[Before-and-after scene images]
--

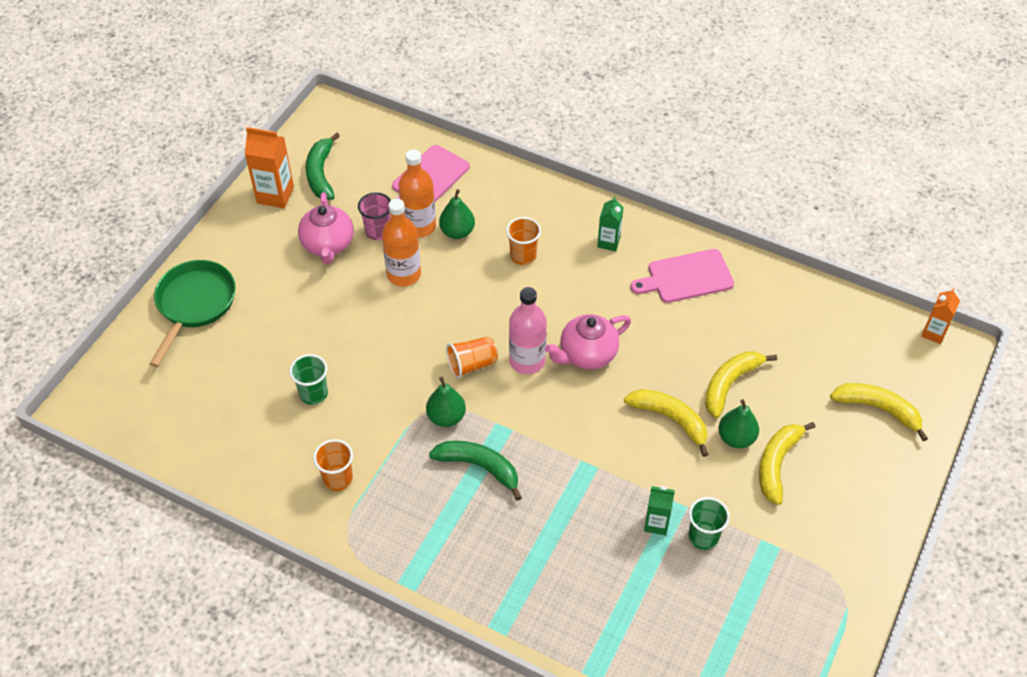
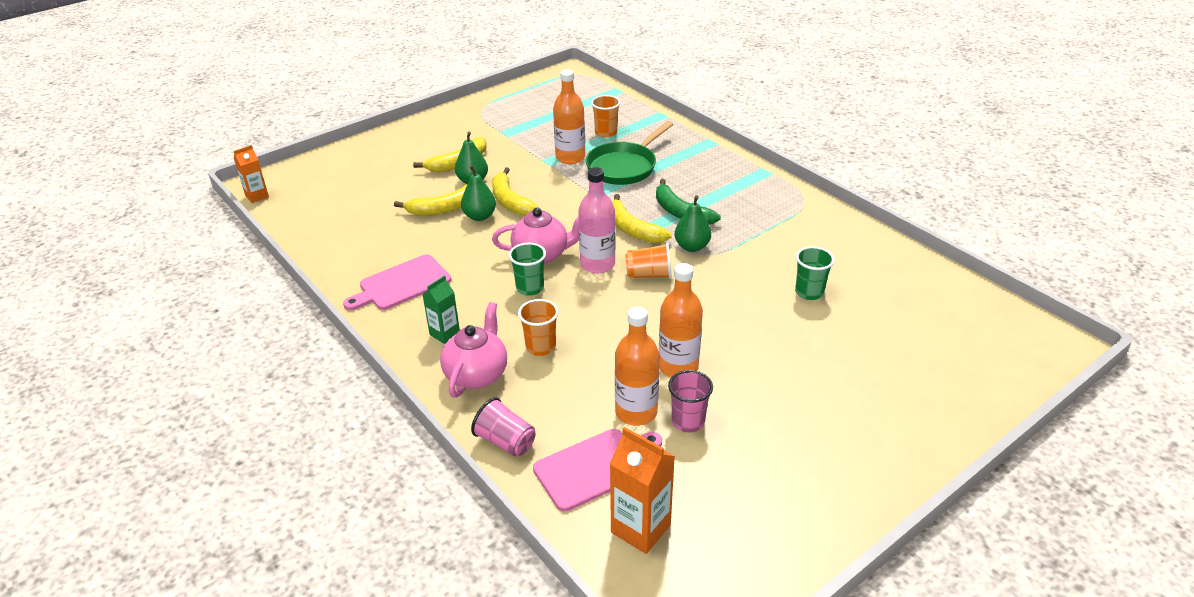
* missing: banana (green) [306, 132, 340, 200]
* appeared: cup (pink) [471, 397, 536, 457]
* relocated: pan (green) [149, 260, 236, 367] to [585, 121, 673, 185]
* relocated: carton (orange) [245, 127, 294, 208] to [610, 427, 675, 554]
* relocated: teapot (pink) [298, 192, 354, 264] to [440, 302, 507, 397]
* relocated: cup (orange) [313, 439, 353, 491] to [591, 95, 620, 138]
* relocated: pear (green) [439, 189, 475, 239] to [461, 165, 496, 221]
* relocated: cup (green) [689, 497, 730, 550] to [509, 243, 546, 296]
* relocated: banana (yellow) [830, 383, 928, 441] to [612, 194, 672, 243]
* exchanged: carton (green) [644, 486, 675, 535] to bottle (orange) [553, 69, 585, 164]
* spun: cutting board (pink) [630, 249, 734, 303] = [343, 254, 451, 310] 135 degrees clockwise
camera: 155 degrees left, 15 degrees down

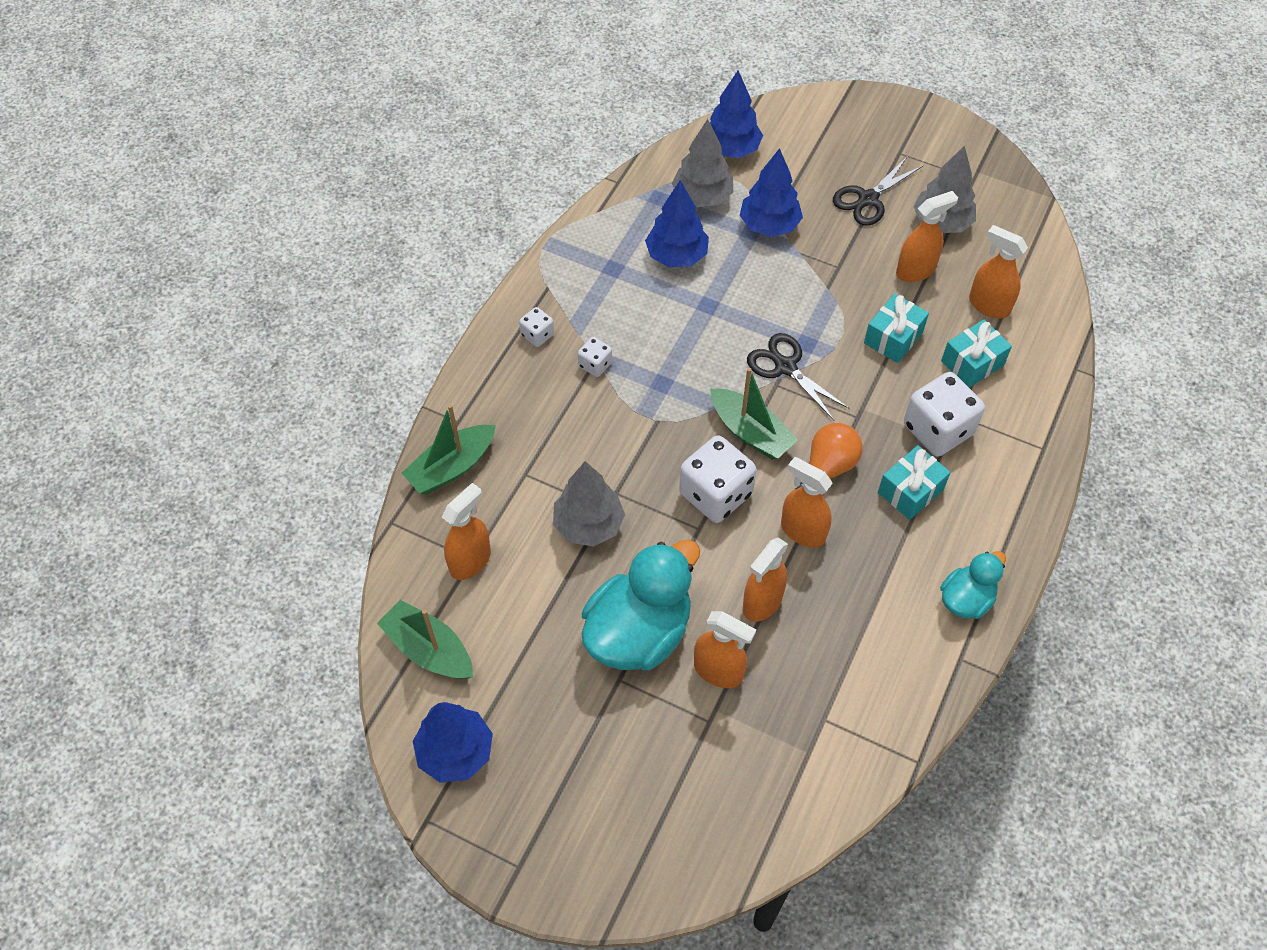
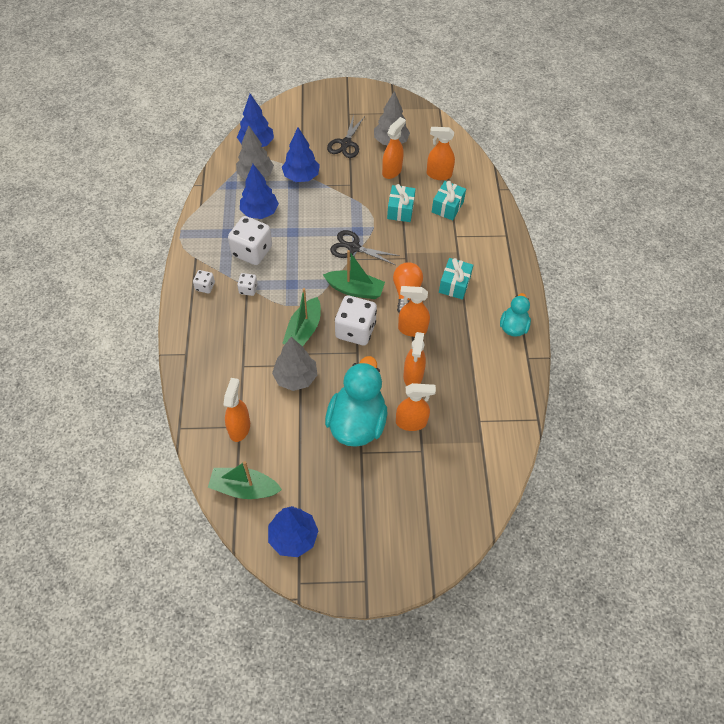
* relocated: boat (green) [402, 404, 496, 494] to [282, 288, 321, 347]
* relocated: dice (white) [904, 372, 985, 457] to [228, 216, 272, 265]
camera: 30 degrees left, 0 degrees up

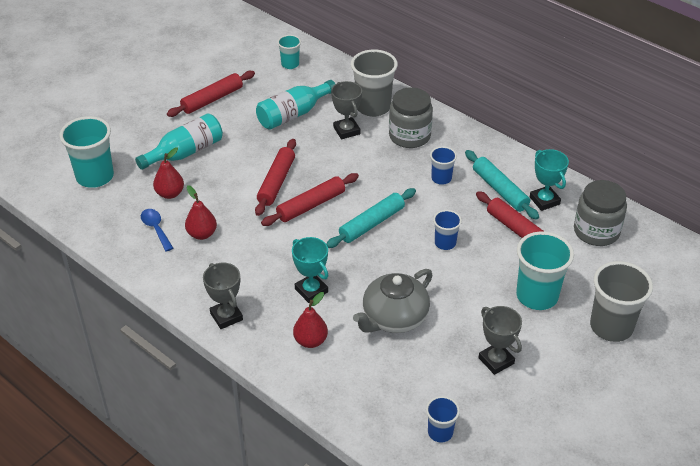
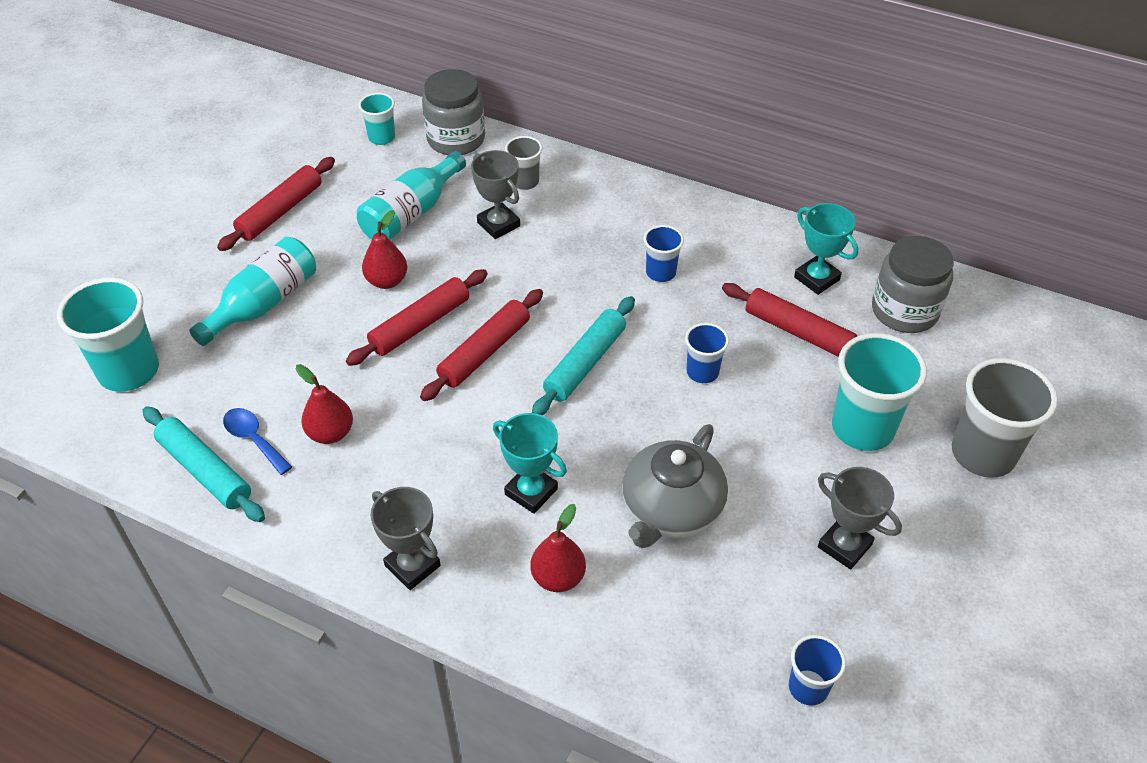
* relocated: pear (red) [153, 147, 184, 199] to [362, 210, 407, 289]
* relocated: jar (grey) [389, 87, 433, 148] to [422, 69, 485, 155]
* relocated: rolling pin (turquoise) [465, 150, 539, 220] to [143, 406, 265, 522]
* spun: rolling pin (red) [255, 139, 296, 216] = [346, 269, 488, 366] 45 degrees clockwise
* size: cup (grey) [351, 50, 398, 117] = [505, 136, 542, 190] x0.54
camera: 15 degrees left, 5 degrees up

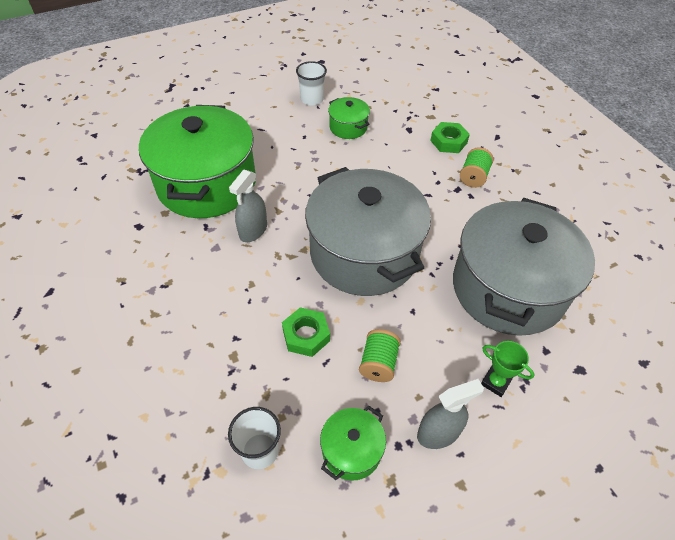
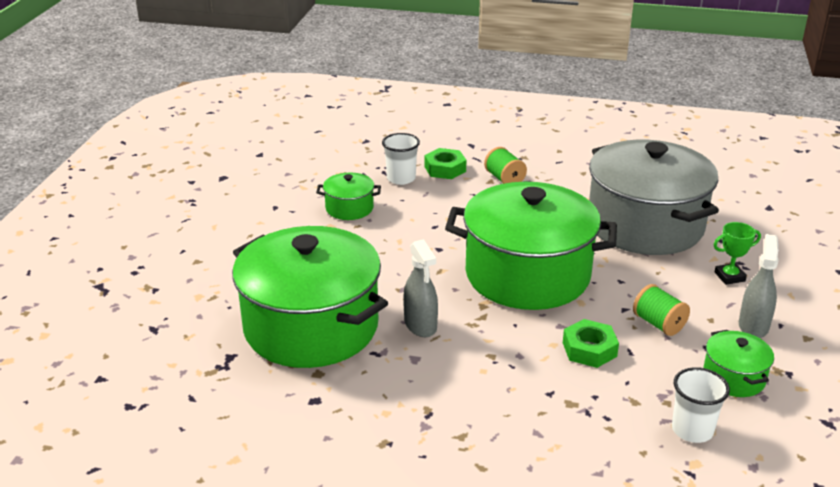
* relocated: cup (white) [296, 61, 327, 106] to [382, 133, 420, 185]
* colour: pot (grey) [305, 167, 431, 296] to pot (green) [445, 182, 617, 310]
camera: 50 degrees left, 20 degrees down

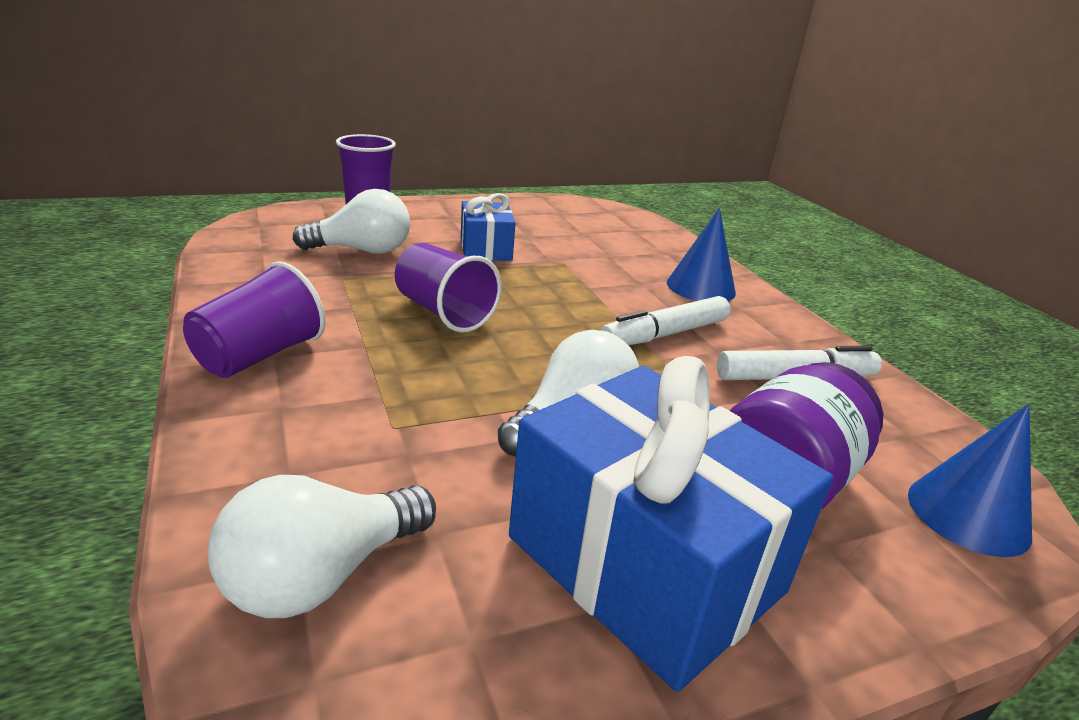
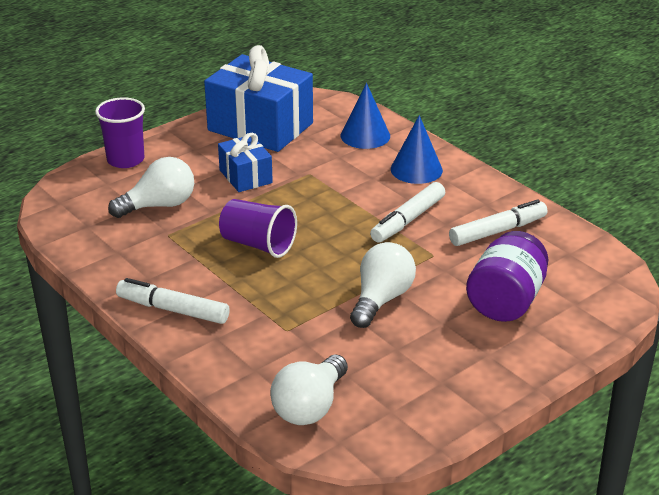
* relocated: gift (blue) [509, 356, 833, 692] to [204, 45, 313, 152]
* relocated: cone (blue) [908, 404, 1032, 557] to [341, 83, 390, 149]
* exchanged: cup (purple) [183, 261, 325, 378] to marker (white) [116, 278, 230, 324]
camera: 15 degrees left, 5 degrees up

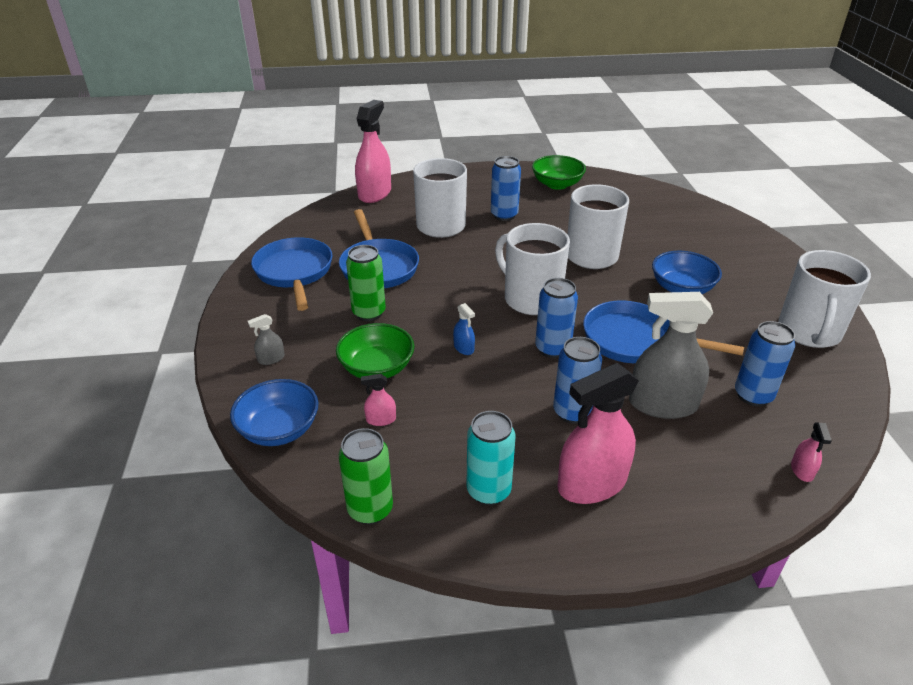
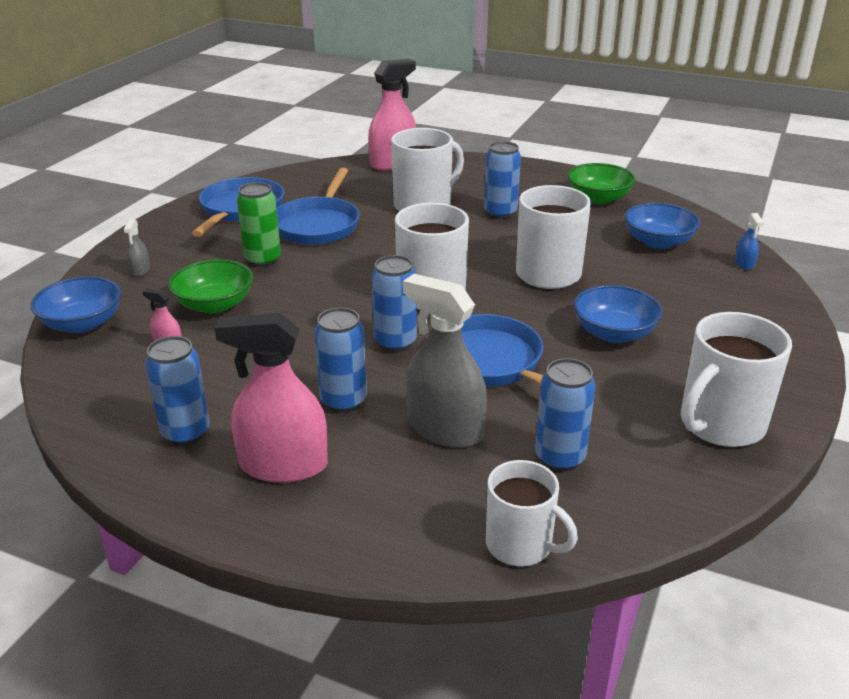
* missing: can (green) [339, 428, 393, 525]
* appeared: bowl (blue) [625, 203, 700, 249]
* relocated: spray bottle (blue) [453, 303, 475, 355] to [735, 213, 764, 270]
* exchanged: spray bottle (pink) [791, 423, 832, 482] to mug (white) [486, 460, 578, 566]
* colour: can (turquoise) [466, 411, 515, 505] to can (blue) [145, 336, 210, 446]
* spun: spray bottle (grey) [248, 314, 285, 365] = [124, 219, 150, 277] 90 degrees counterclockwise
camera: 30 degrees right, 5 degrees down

--

**WHAT TO WORK ON**
Please give the records above again exactly as they stand, with no pictures.

**FINISHED TASK**
* missing: banana (green) [306, 132, 340, 200]
* appeared: cup (pink) [471, 397, 536, 457]
* relocated: pan (green) [149, 260, 236, 367] to [585, 121, 673, 185]
* relocated: carton (orange) [245, 127, 294, 208] to [610, 427, 675, 554]
* relocated: teapot (pink) [298, 192, 354, 264] to [440, 302, 507, 397]
* relocated: cup (orange) [313, 439, 353, 491] to [591, 95, 620, 138]
* relocated: pear (green) [439, 189, 475, 239] to [461, 165, 496, 221]
* relocated: cup (green) [689, 497, 730, 550] to [509, 243, 546, 296]
* relocated: banana (yellow) [830, 383, 928, 441] to [612, 194, 672, 243]
* exchanged: carton (green) [644, 486, 675, 535] to bottle (orange) [553, 69, 585, 164]
* spun: cutting board (pink) [630, 249, 734, 303] = [343, 254, 451, 310] 135 degrees clockwise
camera: 155 degrees left, 15 degrees down

* relocated: boat (green) [402, 404, 496, 494] to [282, 288, 321, 347]
* relocated: dice (white) [904, 372, 985, 457] to [228, 216, 272, 265]
camera: 30 degrees left, 0 degrees up

* relocated: pear (red) [153, 147, 184, 199] to [362, 210, 407, 289]
* relocated: jar (grey) [389, 87, 433, 148] to [422, 69, 485, 155]
* relocated: rolling pin (turquoise) [465, 150, 539, 220] to [143, 406, 265, 522]
* spun: rolling pin (red) [255, 139, 296, 216] = [346, 269, 488, 366] 45 degrees clockwise
* size: cup (grey) [351, 50, 398, 117] = [505, 136, 542, 190] x0.54
camera: 15 degrees left, 5 degrees up

* relocated: cup (white) [296, 61, 327, 106] to [382, 133, 420, 185]
* colour: pot (grey) [305, 167, 431, 296] to pot (green) [445, 182, 617, 310]
camera: 50 degrees left, 20 degrees down

* relocated: gift (blue) [509, 356, 833, 692] to [204, 45, 313, 152]
* relocated: cone (blue) [908, 404, 1032, 557] to [341, 83, 390, 149]
* exchanged: cup (purple) [183, 261, 325, 378] to marker (white) [116, 278, 230, 324]
camera: 15 degrees left, 5 degrees up

* missing: can (green) [339, 428, 393, 525]
* appeared: bowl (blue) [625, 203, 700, 249]
* relocated: spray bottle (blue) [453, 303, 475, 355] to [735, 213, 764, 270]
* exchanged: spray bottle (pink) [791, 423, 832, 482] to mug (white) [486, 460, 578, 566]
* colour: can (turquoise) [466, 411, 515, 505] to can (blue) [145, 336, 210, 446]
* spun: spray bottle (grey) [248, 314, 285, 365] = [124, 219, 150, 277] 90 degrees counterclockwise
camera: 30 degrees right, 5 degrees down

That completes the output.